--- Your assignment ---
What is the number of lines in these entries that include "DGND"? Write that number and no other text.

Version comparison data
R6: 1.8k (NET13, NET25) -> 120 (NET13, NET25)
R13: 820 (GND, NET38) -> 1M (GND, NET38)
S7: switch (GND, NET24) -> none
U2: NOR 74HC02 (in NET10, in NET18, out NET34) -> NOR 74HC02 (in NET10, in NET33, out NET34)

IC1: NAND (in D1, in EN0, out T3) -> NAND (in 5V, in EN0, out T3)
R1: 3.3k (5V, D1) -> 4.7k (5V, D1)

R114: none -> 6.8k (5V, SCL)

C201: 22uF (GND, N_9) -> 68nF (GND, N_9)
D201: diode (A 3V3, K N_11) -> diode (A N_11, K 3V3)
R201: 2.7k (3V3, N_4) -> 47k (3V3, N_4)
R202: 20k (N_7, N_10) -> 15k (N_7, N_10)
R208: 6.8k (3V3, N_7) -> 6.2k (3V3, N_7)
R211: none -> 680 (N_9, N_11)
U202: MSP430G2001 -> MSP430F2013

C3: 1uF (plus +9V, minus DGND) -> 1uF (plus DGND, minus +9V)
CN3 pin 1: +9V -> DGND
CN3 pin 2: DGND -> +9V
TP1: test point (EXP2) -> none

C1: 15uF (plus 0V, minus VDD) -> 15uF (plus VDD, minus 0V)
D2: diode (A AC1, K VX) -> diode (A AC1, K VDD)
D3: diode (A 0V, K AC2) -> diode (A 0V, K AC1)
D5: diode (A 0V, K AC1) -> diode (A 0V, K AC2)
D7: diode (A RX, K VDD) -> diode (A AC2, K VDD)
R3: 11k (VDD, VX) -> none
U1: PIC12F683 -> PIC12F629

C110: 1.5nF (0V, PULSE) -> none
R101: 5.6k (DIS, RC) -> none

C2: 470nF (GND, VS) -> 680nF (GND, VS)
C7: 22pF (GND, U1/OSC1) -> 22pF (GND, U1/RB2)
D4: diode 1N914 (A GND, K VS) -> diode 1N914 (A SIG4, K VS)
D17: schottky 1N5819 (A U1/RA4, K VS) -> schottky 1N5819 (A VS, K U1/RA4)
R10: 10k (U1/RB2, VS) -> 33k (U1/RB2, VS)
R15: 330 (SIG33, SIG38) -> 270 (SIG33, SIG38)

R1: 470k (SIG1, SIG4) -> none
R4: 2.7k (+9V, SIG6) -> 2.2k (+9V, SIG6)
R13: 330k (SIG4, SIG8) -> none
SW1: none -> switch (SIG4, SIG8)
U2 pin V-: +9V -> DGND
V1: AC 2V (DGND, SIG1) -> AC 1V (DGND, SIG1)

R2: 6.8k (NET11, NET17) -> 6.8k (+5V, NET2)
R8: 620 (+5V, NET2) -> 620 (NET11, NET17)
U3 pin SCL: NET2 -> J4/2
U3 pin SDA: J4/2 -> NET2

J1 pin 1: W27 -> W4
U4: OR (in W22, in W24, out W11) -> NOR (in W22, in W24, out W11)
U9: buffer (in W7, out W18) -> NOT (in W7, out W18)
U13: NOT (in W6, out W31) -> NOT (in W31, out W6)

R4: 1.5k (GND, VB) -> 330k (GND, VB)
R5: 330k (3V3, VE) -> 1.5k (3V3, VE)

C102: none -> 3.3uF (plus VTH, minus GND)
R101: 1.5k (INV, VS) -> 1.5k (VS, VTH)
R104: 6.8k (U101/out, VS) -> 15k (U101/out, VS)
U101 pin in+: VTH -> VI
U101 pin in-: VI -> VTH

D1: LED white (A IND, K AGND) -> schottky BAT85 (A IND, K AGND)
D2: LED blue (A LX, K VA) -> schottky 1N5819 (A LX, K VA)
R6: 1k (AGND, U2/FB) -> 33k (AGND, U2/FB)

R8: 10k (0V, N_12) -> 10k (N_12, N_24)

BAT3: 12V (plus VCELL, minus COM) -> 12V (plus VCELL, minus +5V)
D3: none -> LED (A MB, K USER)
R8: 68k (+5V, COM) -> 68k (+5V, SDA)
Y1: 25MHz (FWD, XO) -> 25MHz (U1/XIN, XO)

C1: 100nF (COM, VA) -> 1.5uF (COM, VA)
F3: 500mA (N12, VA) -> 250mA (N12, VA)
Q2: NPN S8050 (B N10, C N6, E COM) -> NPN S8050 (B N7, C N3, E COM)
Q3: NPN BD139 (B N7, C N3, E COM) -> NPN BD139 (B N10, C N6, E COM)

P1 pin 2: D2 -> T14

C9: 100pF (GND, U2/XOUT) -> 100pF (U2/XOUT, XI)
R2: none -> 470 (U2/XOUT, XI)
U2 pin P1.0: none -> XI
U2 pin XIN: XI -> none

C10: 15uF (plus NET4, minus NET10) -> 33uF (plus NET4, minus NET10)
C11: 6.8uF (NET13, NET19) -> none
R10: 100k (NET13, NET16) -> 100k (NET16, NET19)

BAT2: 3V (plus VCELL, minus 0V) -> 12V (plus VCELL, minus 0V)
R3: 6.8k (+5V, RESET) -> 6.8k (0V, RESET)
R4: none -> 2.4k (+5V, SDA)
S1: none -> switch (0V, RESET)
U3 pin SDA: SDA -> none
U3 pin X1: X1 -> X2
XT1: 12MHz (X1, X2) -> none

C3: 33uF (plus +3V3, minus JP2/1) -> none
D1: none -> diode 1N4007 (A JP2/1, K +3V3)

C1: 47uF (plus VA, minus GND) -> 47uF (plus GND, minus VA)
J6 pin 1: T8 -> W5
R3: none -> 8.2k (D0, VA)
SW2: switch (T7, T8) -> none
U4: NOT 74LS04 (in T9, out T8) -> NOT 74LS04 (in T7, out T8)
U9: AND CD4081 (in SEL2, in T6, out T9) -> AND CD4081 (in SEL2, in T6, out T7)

--- Response to the exercise ---
5